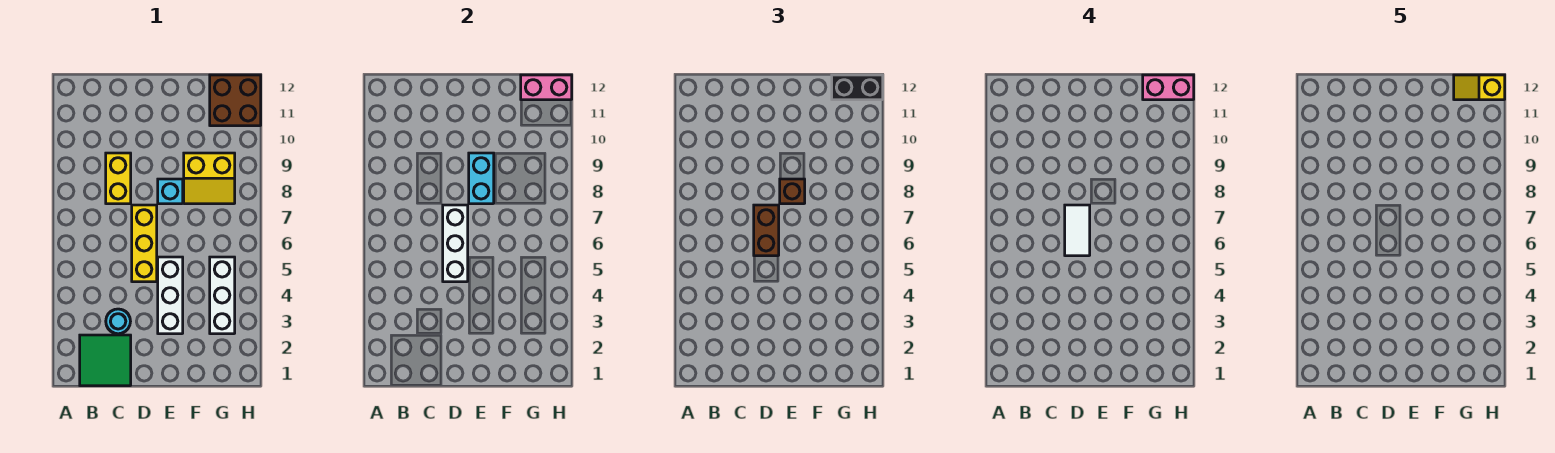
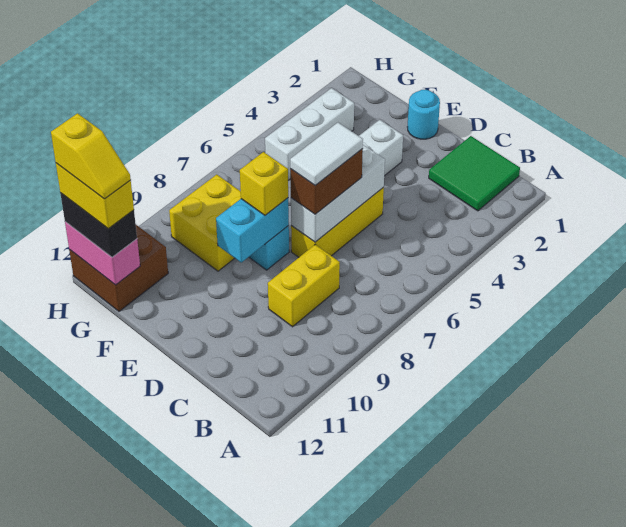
cyan round brick C3 level 1 -> cyan round brick E1 level 1
brown brick E8 level 3 -> yellow brick E8 level 3
yellow slope F8:G9 level 1 top 9 -> yellow brick F8:G9 level 1
pink brick G12:H12 level 4 -> yellow brick G12:H12 level 4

┄┄┄┄┄┄

Look above for the line that holds "yellow slope F8:G9", then copy it and each line after it exactly, through the last line of the data.

Result below ▸
yellow slope F8:G9 level 1 top 9 -> yellow brick F8:G9 level 1
pink brick G12:H12 level 4 -> yellow brick G12:H12 level 4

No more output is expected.